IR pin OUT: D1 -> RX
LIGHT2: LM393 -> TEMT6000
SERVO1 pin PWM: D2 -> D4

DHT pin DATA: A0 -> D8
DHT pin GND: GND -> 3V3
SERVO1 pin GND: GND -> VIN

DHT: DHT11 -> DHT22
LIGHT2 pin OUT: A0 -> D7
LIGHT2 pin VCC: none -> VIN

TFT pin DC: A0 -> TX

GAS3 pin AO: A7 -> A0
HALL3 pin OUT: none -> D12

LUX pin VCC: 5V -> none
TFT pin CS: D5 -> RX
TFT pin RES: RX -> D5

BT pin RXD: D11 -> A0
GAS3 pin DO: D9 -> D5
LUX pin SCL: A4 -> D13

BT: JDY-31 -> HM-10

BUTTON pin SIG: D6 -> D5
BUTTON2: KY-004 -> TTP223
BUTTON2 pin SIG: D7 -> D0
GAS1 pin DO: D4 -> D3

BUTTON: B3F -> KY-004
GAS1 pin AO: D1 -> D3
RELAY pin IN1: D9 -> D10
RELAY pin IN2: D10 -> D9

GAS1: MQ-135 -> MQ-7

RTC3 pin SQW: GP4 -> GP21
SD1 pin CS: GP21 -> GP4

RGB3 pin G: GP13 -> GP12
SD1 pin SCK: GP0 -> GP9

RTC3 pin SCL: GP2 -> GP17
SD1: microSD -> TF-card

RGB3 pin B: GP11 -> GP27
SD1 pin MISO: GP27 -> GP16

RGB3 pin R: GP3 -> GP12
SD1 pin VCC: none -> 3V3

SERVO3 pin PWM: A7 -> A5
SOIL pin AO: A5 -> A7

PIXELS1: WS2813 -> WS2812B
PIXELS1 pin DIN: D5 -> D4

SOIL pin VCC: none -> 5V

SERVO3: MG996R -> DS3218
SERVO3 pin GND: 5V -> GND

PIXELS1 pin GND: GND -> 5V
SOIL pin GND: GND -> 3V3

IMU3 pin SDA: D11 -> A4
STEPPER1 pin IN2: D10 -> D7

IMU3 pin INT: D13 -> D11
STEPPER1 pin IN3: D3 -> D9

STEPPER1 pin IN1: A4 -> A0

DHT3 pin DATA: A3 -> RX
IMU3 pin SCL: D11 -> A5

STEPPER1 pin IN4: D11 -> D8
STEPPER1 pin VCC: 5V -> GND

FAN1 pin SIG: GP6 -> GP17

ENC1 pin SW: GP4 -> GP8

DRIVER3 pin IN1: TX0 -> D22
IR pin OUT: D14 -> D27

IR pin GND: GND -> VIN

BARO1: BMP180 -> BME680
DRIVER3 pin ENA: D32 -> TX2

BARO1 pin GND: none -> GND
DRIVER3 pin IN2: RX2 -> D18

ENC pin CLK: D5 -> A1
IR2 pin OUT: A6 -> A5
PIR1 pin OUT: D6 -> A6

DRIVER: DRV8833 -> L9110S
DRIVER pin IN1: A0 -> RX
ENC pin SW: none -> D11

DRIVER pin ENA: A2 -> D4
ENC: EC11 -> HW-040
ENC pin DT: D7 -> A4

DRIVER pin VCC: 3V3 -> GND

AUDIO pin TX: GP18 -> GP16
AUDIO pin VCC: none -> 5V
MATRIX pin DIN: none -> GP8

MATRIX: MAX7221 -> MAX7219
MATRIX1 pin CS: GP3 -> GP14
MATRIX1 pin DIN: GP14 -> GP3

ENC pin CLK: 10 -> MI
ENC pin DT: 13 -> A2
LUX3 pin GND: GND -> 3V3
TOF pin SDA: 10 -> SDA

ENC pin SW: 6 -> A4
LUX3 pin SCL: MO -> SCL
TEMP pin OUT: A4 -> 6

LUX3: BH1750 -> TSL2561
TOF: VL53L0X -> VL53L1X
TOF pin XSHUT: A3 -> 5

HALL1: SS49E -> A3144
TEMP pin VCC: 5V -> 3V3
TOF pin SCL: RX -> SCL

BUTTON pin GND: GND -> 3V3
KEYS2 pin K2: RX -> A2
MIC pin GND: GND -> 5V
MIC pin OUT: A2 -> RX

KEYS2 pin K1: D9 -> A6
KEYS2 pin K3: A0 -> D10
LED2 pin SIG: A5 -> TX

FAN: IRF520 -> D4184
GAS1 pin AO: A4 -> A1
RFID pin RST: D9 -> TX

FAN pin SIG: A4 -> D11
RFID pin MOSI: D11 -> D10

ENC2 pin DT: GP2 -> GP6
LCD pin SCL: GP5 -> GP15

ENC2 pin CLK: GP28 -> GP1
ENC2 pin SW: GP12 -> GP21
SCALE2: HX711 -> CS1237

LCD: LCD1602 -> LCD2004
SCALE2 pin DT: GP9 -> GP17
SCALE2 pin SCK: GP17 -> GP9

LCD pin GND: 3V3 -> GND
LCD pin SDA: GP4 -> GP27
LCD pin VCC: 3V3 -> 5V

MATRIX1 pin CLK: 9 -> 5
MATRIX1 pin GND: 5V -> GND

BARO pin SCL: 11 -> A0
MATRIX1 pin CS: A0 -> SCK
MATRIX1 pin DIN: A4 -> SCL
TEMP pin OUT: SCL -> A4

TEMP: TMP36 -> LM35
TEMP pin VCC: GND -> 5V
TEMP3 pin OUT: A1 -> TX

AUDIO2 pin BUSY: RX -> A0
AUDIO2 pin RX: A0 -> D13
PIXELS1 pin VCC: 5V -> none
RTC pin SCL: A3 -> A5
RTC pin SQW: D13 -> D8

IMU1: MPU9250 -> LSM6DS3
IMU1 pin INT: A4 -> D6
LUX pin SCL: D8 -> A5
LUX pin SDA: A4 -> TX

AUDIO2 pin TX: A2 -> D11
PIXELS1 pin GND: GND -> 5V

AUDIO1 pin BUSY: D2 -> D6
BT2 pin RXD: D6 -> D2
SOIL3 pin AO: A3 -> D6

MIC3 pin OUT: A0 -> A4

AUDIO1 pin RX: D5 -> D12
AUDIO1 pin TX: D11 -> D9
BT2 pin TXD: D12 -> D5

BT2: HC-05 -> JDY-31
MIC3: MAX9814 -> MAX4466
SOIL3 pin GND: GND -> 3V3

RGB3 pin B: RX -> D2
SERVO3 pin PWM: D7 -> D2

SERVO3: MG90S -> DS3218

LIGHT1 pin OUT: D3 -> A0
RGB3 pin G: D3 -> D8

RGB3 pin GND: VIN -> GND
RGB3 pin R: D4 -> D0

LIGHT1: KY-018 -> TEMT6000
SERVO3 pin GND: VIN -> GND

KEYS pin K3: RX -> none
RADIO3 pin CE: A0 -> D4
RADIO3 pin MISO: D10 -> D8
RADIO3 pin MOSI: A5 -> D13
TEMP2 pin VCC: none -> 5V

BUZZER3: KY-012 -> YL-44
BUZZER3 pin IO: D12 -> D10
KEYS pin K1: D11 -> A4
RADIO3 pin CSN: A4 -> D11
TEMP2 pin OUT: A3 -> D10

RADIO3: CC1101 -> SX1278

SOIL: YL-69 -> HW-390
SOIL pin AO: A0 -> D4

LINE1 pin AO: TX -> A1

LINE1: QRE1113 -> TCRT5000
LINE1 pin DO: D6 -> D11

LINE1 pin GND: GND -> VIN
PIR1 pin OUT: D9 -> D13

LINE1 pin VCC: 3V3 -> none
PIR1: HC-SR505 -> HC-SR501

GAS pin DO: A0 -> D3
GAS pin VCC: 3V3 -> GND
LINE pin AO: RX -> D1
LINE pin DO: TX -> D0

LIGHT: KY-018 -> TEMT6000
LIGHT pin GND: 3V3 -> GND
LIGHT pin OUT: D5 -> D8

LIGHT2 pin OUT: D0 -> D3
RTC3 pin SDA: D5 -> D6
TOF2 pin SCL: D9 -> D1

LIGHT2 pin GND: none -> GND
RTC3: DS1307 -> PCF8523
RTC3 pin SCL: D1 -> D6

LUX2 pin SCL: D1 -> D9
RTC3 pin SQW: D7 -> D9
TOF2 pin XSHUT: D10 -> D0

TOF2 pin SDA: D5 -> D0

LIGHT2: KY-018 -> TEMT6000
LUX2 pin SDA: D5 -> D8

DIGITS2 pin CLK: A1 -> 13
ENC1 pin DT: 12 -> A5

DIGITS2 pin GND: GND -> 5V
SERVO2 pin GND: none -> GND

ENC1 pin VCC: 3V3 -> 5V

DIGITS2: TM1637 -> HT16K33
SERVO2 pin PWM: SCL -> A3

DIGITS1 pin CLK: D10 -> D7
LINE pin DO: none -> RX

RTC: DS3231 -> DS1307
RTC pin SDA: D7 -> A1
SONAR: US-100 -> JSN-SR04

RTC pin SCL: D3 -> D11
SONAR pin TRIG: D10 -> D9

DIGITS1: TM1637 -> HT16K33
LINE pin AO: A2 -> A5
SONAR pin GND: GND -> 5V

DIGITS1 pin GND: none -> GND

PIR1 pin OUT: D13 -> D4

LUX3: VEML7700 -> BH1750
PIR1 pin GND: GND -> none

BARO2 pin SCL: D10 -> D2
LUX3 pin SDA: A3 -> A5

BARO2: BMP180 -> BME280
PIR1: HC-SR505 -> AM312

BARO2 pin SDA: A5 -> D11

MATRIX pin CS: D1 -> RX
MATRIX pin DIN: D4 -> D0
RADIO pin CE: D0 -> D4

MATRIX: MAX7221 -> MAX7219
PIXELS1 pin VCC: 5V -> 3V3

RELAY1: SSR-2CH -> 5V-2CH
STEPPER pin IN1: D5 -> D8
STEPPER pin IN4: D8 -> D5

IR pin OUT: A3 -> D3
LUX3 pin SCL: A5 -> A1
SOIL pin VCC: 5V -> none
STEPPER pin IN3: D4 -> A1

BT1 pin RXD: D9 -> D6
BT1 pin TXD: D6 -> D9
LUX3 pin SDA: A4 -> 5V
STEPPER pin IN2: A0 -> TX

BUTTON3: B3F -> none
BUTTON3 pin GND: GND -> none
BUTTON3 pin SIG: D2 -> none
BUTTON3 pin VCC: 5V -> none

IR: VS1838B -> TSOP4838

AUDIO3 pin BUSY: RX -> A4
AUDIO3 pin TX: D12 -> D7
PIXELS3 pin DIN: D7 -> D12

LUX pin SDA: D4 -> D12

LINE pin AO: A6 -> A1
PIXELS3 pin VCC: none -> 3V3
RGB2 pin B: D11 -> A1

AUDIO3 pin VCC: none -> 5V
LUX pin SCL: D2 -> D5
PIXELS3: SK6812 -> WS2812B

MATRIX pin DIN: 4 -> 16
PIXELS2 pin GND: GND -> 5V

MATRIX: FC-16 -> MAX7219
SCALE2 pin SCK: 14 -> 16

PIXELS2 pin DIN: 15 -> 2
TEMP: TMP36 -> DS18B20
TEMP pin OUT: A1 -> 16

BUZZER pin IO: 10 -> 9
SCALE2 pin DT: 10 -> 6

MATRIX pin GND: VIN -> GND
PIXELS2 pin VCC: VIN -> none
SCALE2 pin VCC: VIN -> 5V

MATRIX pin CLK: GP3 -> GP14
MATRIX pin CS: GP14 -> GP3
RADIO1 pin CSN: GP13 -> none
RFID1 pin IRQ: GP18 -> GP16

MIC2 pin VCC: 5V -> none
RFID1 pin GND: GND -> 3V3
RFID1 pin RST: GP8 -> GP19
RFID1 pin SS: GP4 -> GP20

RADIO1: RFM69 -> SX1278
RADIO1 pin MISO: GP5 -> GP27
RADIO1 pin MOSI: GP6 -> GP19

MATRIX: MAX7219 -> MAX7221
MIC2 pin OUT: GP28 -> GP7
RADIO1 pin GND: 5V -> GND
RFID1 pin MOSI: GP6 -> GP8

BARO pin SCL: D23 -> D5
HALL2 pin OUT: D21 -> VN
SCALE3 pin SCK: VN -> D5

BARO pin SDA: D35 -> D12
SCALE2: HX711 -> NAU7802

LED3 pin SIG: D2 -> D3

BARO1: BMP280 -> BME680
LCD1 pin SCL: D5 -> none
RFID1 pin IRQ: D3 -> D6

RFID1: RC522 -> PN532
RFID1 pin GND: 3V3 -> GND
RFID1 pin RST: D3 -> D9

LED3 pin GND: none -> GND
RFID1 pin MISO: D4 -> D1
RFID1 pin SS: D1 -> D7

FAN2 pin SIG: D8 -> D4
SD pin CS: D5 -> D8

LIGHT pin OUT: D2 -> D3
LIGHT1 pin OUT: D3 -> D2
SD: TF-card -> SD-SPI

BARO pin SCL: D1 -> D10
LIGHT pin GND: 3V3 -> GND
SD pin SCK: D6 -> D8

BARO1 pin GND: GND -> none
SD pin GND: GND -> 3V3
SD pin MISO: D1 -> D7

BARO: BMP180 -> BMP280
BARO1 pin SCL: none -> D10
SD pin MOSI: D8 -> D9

- **Problem statement**
Each line in the entries above, starting at the line with "RELAY pin IN2: D10 -> D9" and ending at the line with "STEPPER1 pin IN3: D3 -> D9", is to be printed exactly, and only those lines.

- **Reply**
RELAY pin IN2: D10 -> D9

GAS1: MQ-135 -> MQ-7

RTC3 pin SQW: GP4 -> GP21
SD1 pin CS: GP21 -> GP4

RGB3 pin G: GP13 -> GP12
SD1 pin SCK: GP0 -> GP9

RTC3 pin SCL: GP2 -> GP17
SD1: microSD -> TF-card

RGB3 pin B: GP11 -> GP27
SD1 pin MISO: GP27 -> GP16

RGB3 pin R: GP3 -> GP12
SD1 pin VCC: none -> 3V3

SERVO3 pin PWM: A7 -> A5
SOIL pin AO: A5 -> A7

PIXELS1: WS2813 -> WS2812B
PIXELS1 pin DIN: D5 -> D4

SOIL pin VCC: none -> 5V

SERVO3: MG996R -> DS3218
SERVO3 pin GND: 5V -> GND

PIXELS1 pin GND: GND -> 5V
SOIL pin GND: GND -> 3V3

IMU3 pin SDA: D11 -> A4
STEPPER1 pin IN2: D10 -> D7

IMU3 pin INT: D13 -> D11
STEPPER1 pin IN3: D3 -> D9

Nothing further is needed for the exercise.